WORK REQUEST ::
Below are entries. Copy exactly the lines running from the line that holds "turquoise robot: 2 -> 4" to the line that holds "white pan: 6 -> 3", with both ends included.

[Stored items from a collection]
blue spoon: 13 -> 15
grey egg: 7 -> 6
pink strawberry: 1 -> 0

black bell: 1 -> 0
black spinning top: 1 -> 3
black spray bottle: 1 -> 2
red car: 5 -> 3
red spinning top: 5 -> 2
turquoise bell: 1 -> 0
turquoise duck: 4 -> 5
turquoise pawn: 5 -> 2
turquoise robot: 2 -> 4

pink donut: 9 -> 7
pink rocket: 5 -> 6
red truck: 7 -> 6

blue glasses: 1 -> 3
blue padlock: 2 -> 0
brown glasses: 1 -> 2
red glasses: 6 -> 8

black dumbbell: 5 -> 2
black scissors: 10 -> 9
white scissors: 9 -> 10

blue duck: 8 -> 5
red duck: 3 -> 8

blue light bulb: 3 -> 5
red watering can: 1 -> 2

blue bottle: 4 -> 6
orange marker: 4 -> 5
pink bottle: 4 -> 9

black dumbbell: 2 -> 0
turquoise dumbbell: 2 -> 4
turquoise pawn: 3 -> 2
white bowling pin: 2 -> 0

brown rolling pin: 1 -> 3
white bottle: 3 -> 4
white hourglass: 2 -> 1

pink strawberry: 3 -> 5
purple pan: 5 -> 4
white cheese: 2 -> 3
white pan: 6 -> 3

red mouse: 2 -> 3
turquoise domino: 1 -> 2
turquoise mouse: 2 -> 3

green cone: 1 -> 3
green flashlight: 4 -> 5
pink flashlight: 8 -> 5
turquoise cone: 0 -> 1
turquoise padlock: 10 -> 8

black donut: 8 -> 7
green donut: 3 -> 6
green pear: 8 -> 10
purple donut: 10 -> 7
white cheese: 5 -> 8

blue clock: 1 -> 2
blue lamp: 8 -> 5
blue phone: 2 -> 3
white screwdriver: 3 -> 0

SOLUTION ::
turquoise robot: 2 -> 4

pink donut: 9 -> 7
pink rocket: 5 -> 6
red truck: 7 -> 6

blue glasses: 1 -> 3
blue padlock: 2 -> 0
brown glasses: 1 -> 2
red glasses: 6 -> 8

black dumbbell: 5 -> 2
black scissors: 10 -> 9
white scissors: 9 -> 10

blue duck: 8 -> 5
red duck: 3 -> 8

blue light bulb: 3 -> 5
red watering can: 1 -> 2

blue bottle: 4 -> 6
orange marker: 4 -> 5
pink bottle: 4 -> 9

black dumbbell: 2 -> 0
turquoise dumbbell: 2 -> 4
turquoise pawn: 3 -> 2
white bowling pin: 2 -> 0

brown rolling pin: 1 -> 3
white bottle: 3 -> 4
white hourglass: 2 -> 1

pink strawberry: 3 -> 5
purple pan: 5 -> 4
white cheese: 2 -> 3
white pan: 6 -> 3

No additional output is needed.